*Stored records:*
***
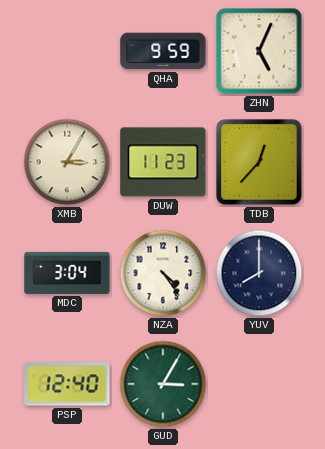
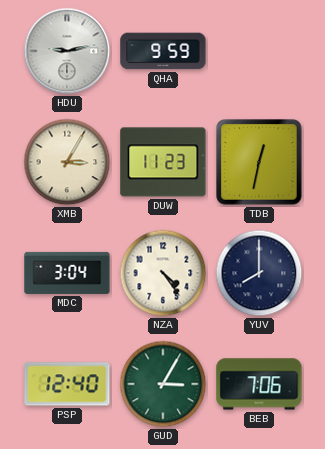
HDU: none -> 9:13
ZHN: 5:04 -> none
TDB: 12:37 -> 12:32
BEB: none -> 7:06
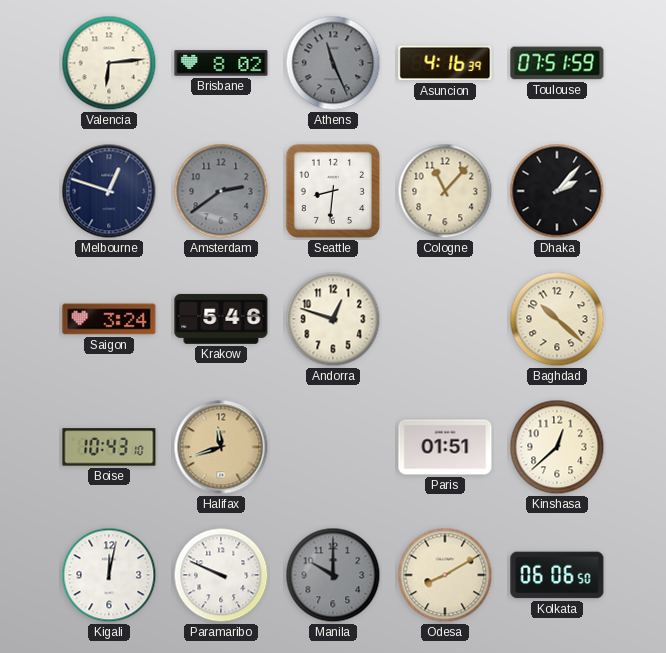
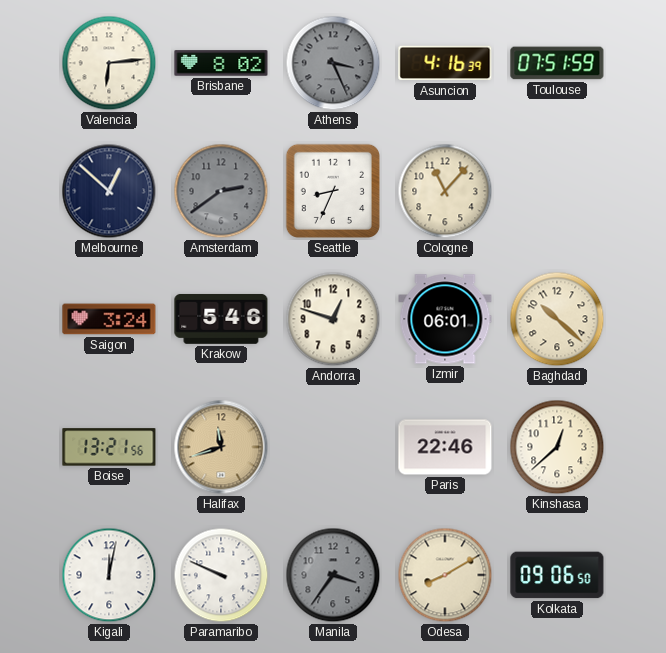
Athens: 11:26 -> 3:26
Melbourne: 12:48 -> 12:52
Seattle: 8:31 -> 8:34
Dhaka: 2:07 -> none
Izmir: none -> 06:01
Boise: 10:43 -> 13:21
Paris: 01:51 -> 22:46
Manila: 10:00 -> 3:36
Kolkata: 06:06 -> 09:06
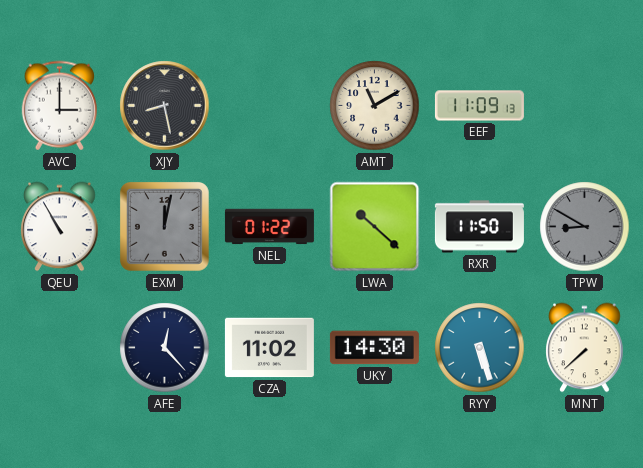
***
*Task prompt:* Turn the lines above into a JSON list of strings, with one string per line and no blank lines. Leave the pictures out.

*Complete answer:*
[
  "HDU: none -> 9:13",
  "ZHN: 5:04 -> none",
  "TDB: 12:37 -> 12:32",
  "BEB: none -> 7:06",
  "Athens: 11:26 -> 3:26",
  "Melbourne: 12:48 -> 12:52",
  "Seattle: 8:31 -> 8:34",
  "Dhaka: 2:07 -> none",
  "Izmir: none -> 06:01",
  "Boise: 10:43 -> 13:21",
  "Paris: 01:51 -> 22:46",
  "Manila: 10:00 -> 3:36",
  "Kolkata: 06:06 -> 09:06"
]